### [Work instruction]
Below are records to repeat exactly; do not include any pictures.

### [Data to process]
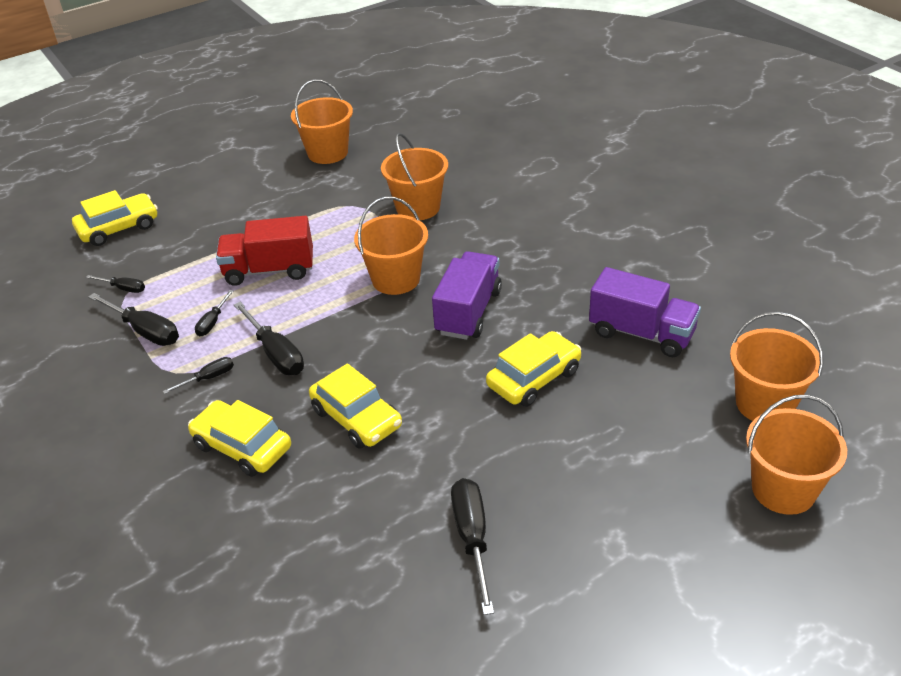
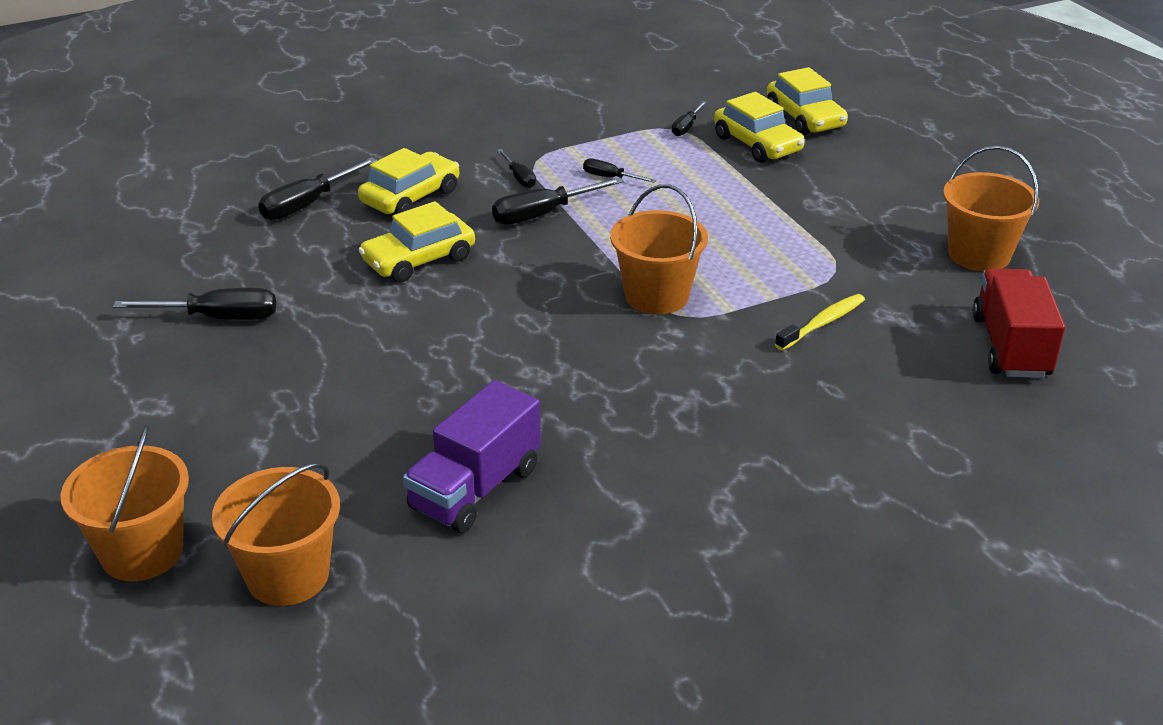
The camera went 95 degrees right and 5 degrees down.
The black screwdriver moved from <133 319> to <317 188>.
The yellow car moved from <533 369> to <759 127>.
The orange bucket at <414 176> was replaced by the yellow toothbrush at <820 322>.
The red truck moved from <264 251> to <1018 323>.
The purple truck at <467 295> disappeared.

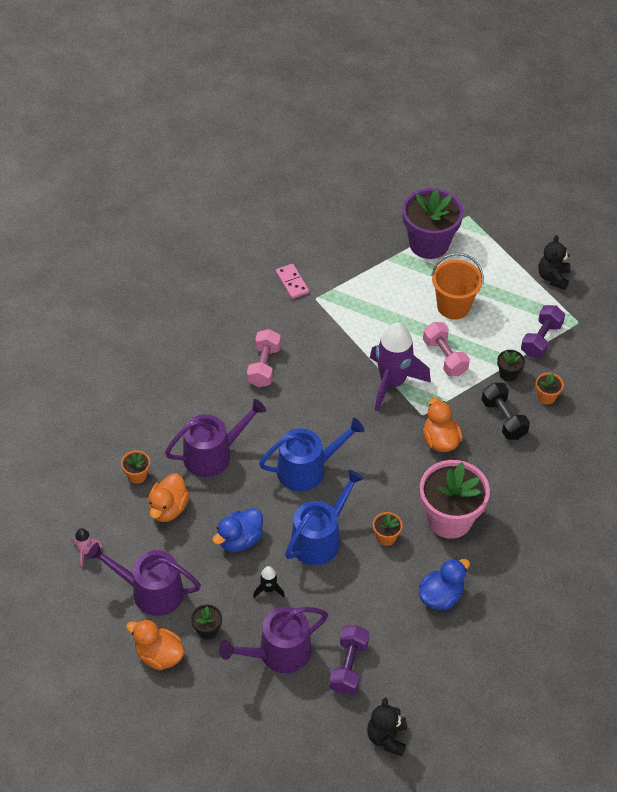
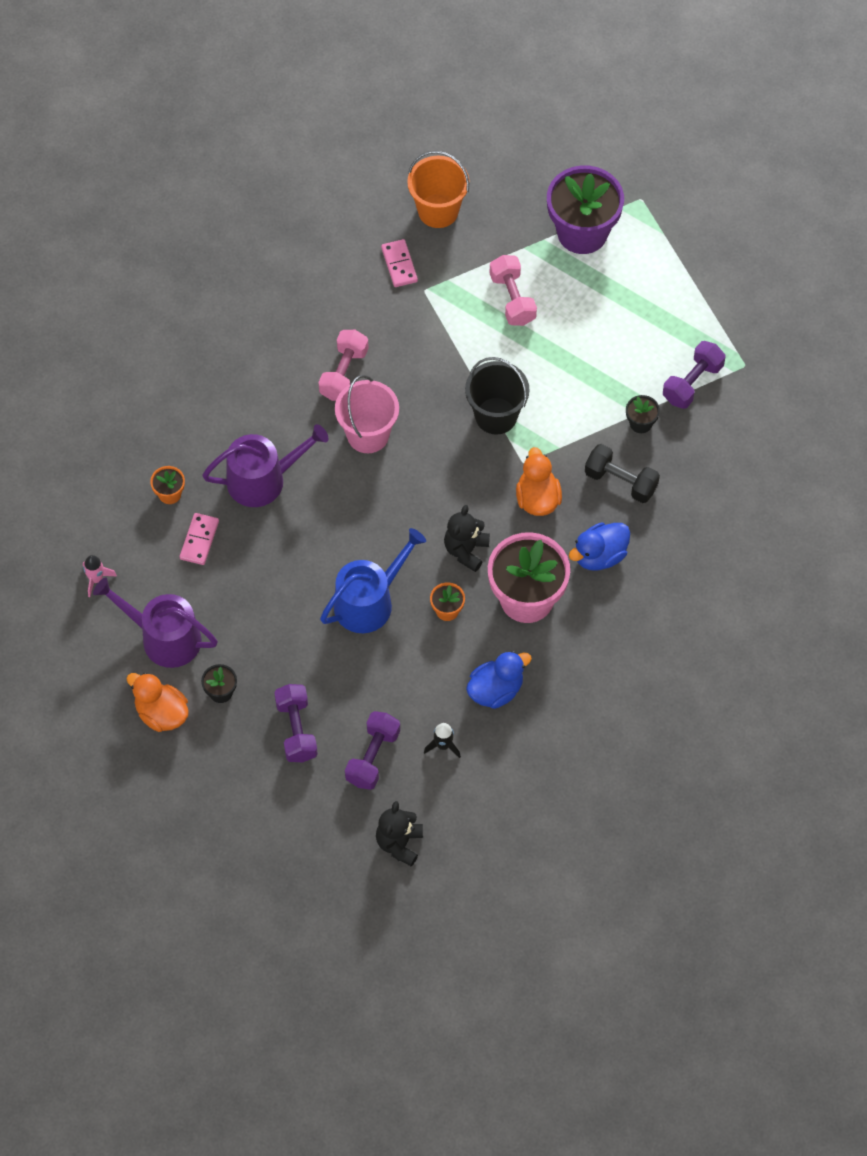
The camera went 10 degrees right and 10 degrees up.
The orange duck at <168 497> was replaced by the pink domino at <199 539>.
The purple watering can at <273 639> was replaced by the purple dumbbell at <296 723>.
The pink bucket at <367 414> appeared.
The orange bucket moved from <457 286> to <438 189>.
The black rocket moved from <269 582> to <442 740>.
The black teddy bear moved from <554 262> to <467 538>.
The purple rocket at <400 367> was replaced by the black bucket at <497 396>.
The pink dumbbell moved from <446 349> to <513 290>.
The blue duck moved from <237 530> to <599 546>.
The black dumbbell at <506 411> turned 45 degrees counterclockwise.
The blue watering can at <311 454> disappeared.
The orange flower pot at <550 389> disappeared.

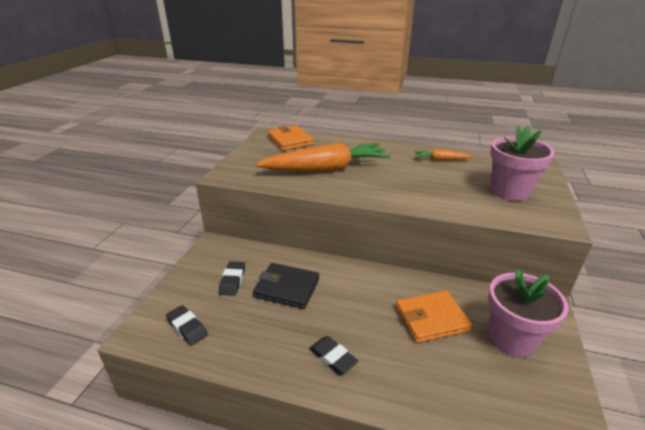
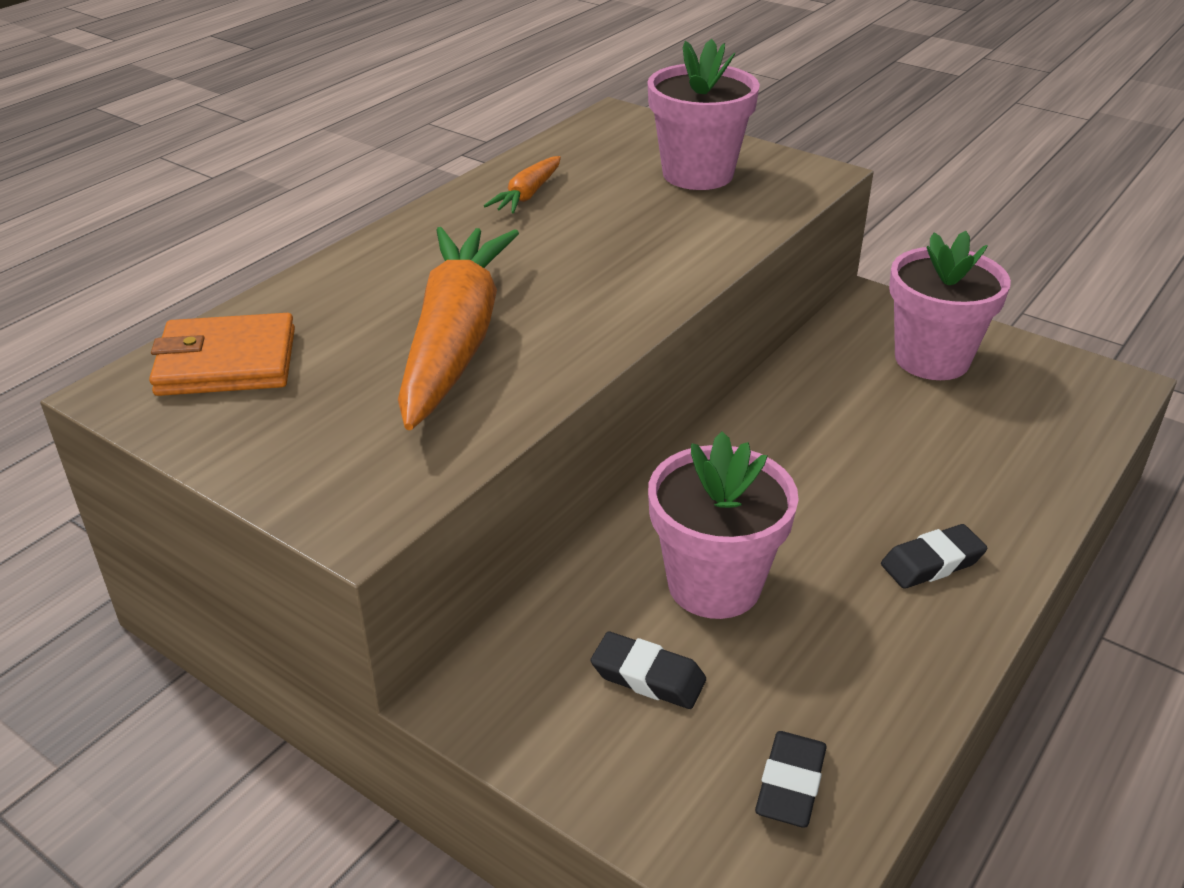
The camera went 70 degrees left and 5 degrees up.
The black wallet at <286 286> was replaced by the pink flower pot at <723 525>.
The black eraser at <187 325> turned 45 degrees counterclockwise.
The orange wallet at <434 317> disappeared.

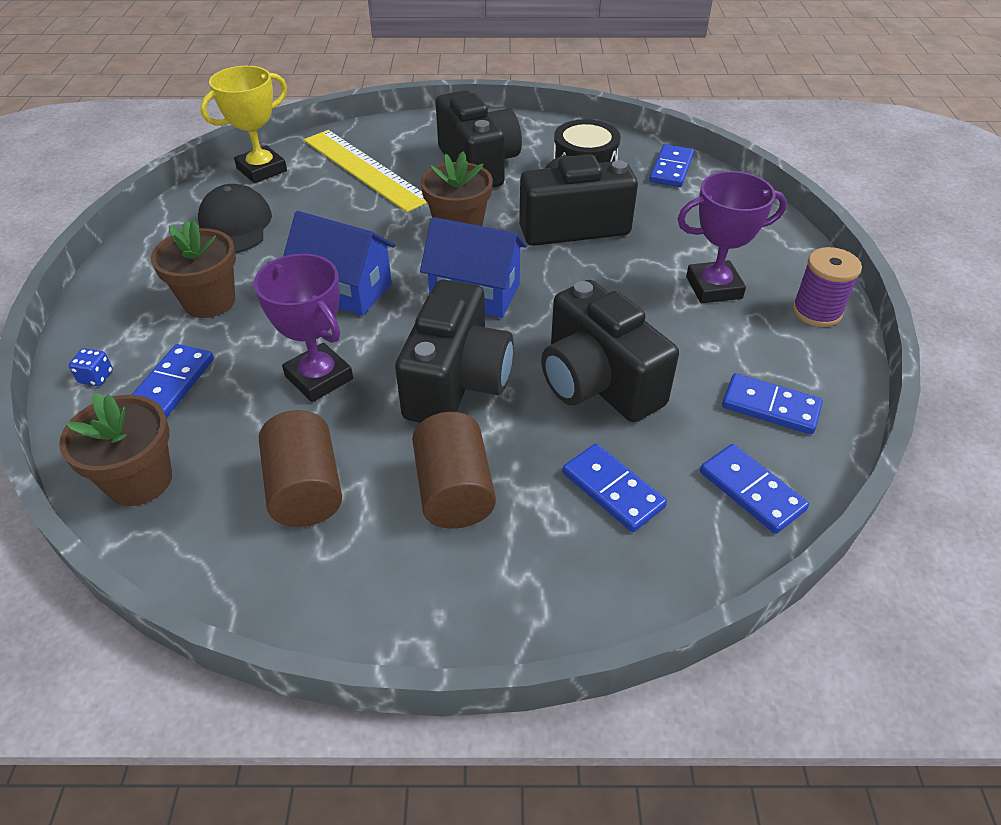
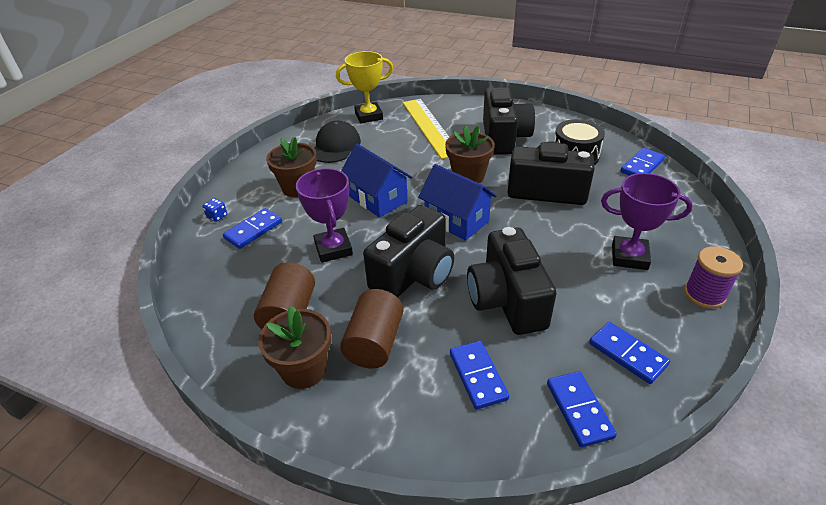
The camera went 25 degrees right and 5 degrees down.
The brown flower pot moved from <115 449> to <294 347>.

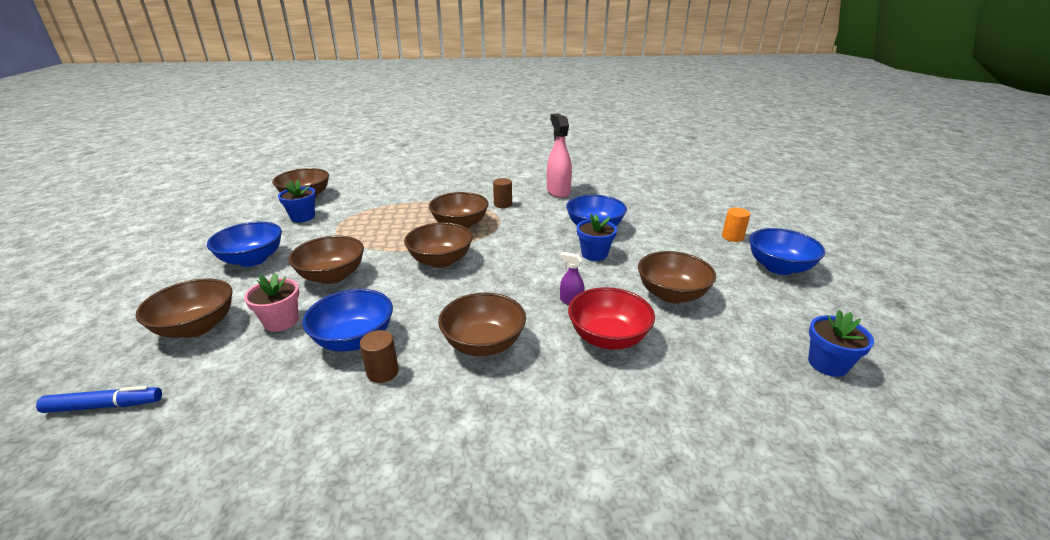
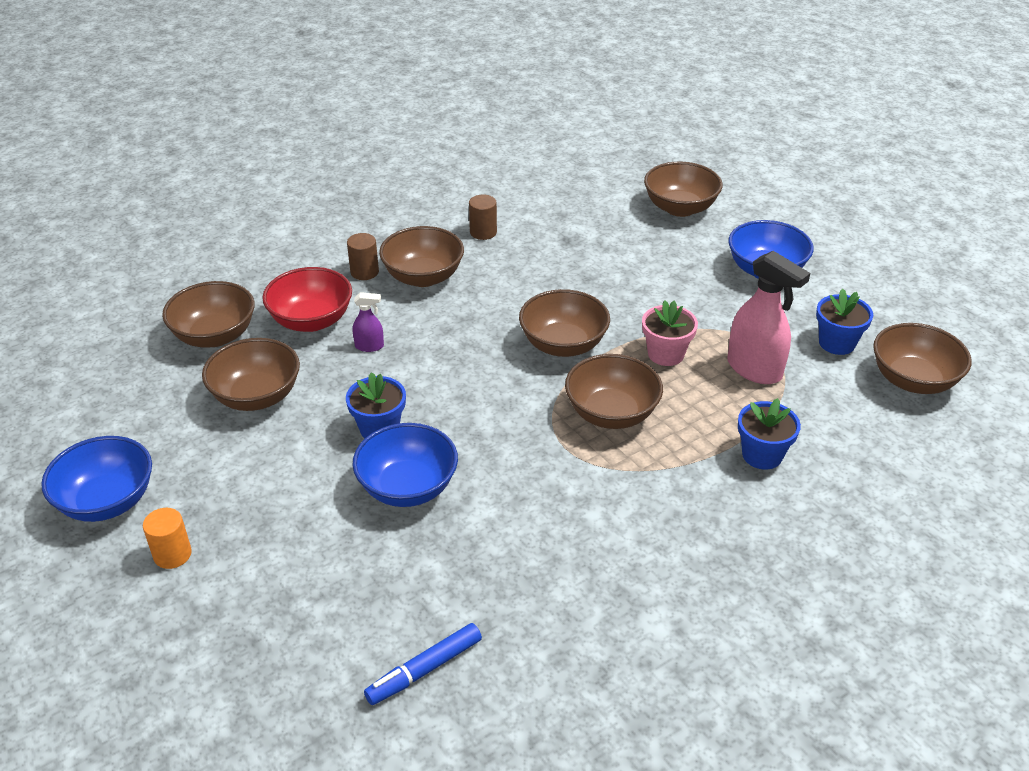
The camera went 150 degrees right and 10 degrees up.
The brown bowl moved from <326 260> to <208 314>.
The brown cylinder moved from <502 193> to <363 256>.
The blue marker moved from <99 399> to <423 664>.
The pink flower pot moved from <272 303> to <670 333>.
The pink spray bottle moved from <559 156> to <768 317>.
The blue flower pot moved from <841 343> to <769 434>.
The blue bowl at <347 320> disappeared.

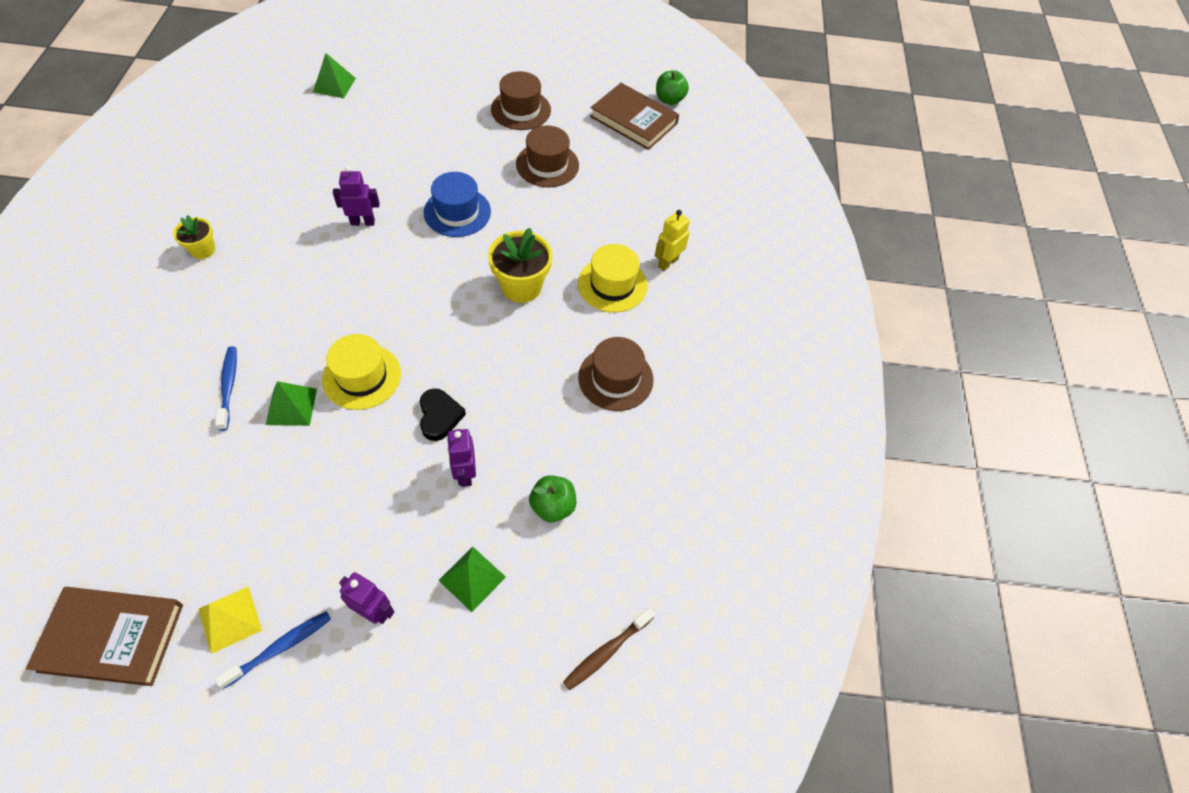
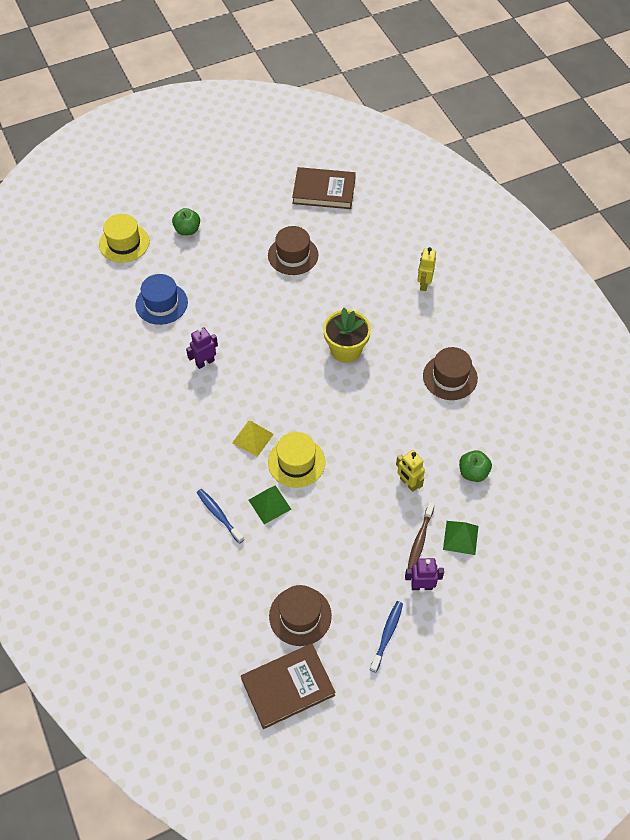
The camera went 25 degrees left and 0 degrees up.
The yellow hat moved from <612 278> to <124 238>.
The blue hat moved from <457 204> to <161 299>.
The green apple moved from <672 87> to <186 222>.
The yellow pyramid moved from <230 620> to <253 439>.
The brown hat moved from <521 100> to <300 615>.
The purple robot at <461 458> became the yellow robot at <410 471>.
The brown toothbrush moved from <609 649> to <421 535>.
The yellow flower pot at <194 237> disappeared.
The green pyramid at <334 75> disappeared.
The black heart at <443 414> disappeared.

### [Worked solution]
The camera went 95 degrees right and 5 degrees down.
The black screwdriver moved from <133 319> to <317 188>.
The yellow car moved from <533 369> to <759 127>.
The orange bucket at <414 176> was replaced by the yellow toothbrush at <820 322>.
The red truck moved from <264 251> to <1018 323>.
The purple truck at <467 295> disappeared.

The camera went 10 degrees right and 10 degrees up.
The orange duck at <168 497> was replaced by the pink domino at <199 539>.
The purple watering can at <273 639> was replaced by the purple dumbbell at <296 723>.
The pink bucket at <367 414> appeared.
The orange bucket moved from <457 286> to <438 189>.
The black rocket moved from <269 582> to <442 740>.
The black teddy bear moved from <554 262> to <467 538>.
The purple rocket at <400 367> was replaced by the black bucket at <497 396>.
The pink dumbbell moved from <446 349> to <513 290>.
The blue duck moved from <237 530> to <599 546>.
The black dumbbell at <506 411> turned 45 degrees counterclockwise.
The blue watering can at <311 454> disappeared.
The orange flower pot at <550 389> disappeared.

The camera went 70 degrees left and 5 degrees up.
The black wallet at <286 286> was replaced by the pink flower pot at <723 525>.
The black eraser at <187 325> turned 45 degrees counterclockwise.
The orange wallet at <434 317> disappeared.

The camera went 25 degrees right and 5 degrees down.
The brown flower pot moved from <115 449> to <294 347>.

The camera went 150 degrees right and 10 degrees up.
The brown bowl moved from <326 260> to <208 314>.
The brown cylinder moved from <502 193> to <363 256>.
The blue marker moved from <99 399> to <423 664>.
The pink flower pot moved from <272 303> to <670 333>.
The pink spray bottle moved from <559 156> to <768 317>.
The blue flower pot moved from <841 343> to <769 434>.
The blue bowl at <347 320> disappeared.

The camera went 25 degrees left and 0 degrees up.
The yellow hat moved from <612 278> to <124 238>.
The blue hat moved from <457 204> to <161 299>.
The green apple moved from <672 87> to <186 222>.
The yellow pyramid moved from <230 620> to <253 439>.
The brown hat moved from <521 100> to <300 615>.
The purple robot at <461 458> became the yellow robot at <410 471>.
The brown toothbrush moved from <609 649> to <421 535>.
The yellow flower pot at <194 237> disappeared.
The green pyramid at <334 75> disappeared.
The black heart at <443 414> disappeared.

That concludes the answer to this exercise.